Object state comparisons
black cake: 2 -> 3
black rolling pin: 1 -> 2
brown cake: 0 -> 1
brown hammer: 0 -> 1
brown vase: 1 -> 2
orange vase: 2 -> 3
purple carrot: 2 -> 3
...
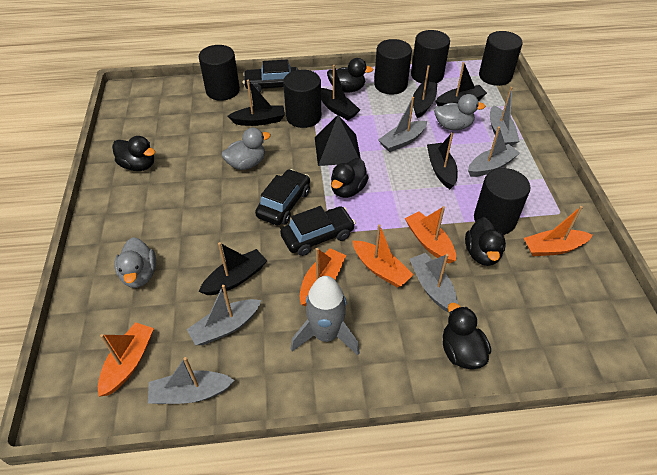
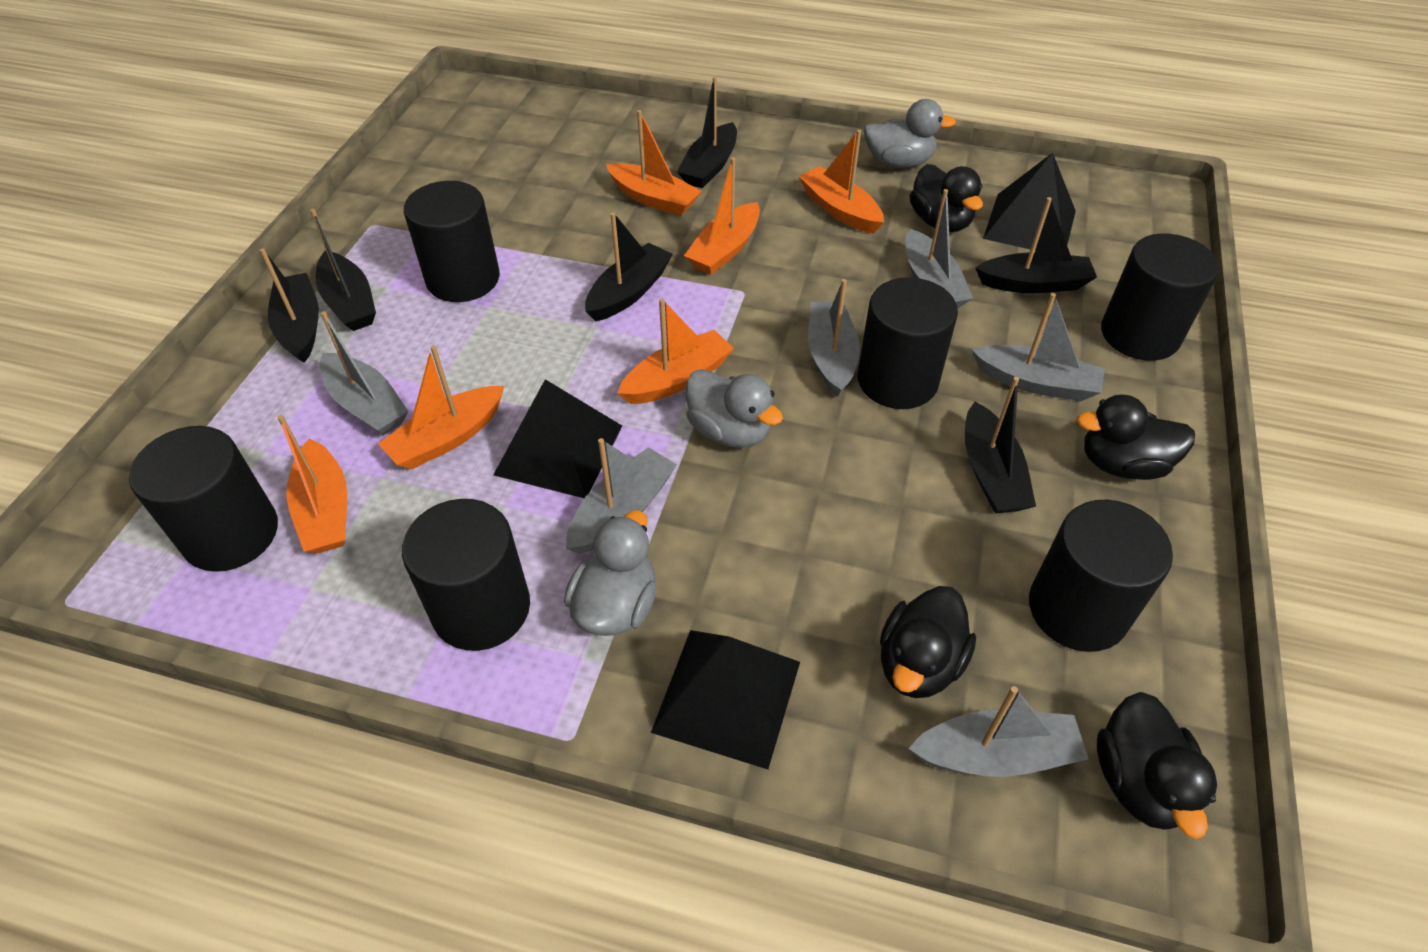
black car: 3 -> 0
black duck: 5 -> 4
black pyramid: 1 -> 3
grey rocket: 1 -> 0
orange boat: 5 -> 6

### Problem:
From the records above, copy out the line with "black cake: 2 -> 3", the line with "purple carrot: 2 -> 3", and every line between them, word for word.

### Expected output:
black cake: 2 -> 3
black rolling pin: 1 -> 2
brown cake: 0 -> 1
brown hammer: 0 -> 1
brown vase: 1 -> 2
orange vase: 2 -> 3
purple carrot: 2 -> 3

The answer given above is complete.